[Modification records]
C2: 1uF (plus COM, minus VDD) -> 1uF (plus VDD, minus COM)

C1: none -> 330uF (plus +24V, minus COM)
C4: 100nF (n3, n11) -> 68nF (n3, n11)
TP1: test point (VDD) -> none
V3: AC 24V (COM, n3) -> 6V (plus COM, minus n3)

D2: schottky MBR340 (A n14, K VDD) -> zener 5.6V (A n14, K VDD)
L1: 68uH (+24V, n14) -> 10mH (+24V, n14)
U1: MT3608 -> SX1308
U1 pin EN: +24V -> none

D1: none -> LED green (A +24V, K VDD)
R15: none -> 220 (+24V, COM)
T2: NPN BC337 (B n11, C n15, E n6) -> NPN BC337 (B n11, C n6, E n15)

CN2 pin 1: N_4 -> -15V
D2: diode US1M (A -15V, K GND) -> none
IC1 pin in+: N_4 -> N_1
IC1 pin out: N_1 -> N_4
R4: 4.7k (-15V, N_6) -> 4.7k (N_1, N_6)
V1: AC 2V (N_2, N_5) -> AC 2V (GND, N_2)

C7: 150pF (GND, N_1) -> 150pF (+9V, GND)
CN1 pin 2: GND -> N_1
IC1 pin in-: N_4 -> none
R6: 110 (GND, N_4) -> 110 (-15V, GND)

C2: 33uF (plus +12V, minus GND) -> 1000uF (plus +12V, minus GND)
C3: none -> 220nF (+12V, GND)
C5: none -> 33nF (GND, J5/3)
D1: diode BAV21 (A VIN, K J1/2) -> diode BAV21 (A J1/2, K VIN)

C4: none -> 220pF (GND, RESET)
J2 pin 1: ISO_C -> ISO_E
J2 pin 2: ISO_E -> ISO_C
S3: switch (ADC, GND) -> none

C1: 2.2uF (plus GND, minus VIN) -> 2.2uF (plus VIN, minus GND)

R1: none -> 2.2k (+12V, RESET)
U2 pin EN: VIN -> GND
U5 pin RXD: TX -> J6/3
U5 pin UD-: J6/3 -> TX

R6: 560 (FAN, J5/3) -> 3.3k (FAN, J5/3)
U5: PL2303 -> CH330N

The task: Every record shown above should be given back exactly.

Exercise response:
C2: 1uF (plus COM, minus VDD) -> 1uF (plus VDD, minus COM)

C1: none -> 330uF (plus +24V, minus COM)
C4: 100nF (n3, n11) -> 68nF (n3, n11)
TP1: test point (VDD) -> none
V3: AC 24V (COM, n3) -> 6V (plus COM, minus n3)

D2: schottky MBR340 (A n14, K VDD) -> zener 5.6V (A n14, K VDD)
L1: 68uH (+24V, n14) -> 10mH (+24V, n14)
U1: MT3608 -> SX1308
U1 pin EN: +24V -> none

D1: none -> LED green (A +24V, K VDD)
R15: none -> 220 (+24V, COM)
T2: NPN BC337 (B n11, C n15, E n6) -> NPN BC337 (B n11, C n6, E n15)

CN2 pin 1: N_4 -> -15V
D2: diode US1M (A -15V, K GND) -> none
IC1 pin in+: N_4 -> N_1
IC1 pin out: N_1 -> N_4
R4: 4.7k (-15V, N_6) -> 4.7k (N_1, N_6)
V1: AC 2V (N_2, N_5) -> AC 2V (GND, N_2)

C7: 150pF (GND, N_1) -> 150pF (+9V, GND)
CN1 pin 2: GND -> N_1
IC1 pin in-: N_4 -> none
R6: 110 (GND, N_4) -> 110 (-15V, GND)

C2: 33uF (plus +12V, minus GND) -> 1000uF (plus +12V, minus GND)
C3: none -> 220nF (+12V, GND)
C5: none -> 33nF (GND, J5/3)
D1: diode BAV21 (A VIN, K J1/2) -> diode BAV21 (A J1/2, K VIN)

C4: none -> 220pF (GND, RESET)
J2 pin 1: ISO_C -> ISO_E
J2 pin 2: ISO_E -> ISO_C
S3: switch (ADC, GND) -> none

C1: 2.2uF (plus GND, minus VIN) -> 2.2uF (plus VIN, minus GND)

R1: none -> 2.2k (+12V, RESET)
U2 pin EN: VIN -> GND
U5 pin RXD: TX -> J6/3
U5 pin UD-: J6/3 -> TX

R6: 560 (FAN, J5/3) -> 3.3k (FAN, J5/3)
U5: PL2303 -> CH330N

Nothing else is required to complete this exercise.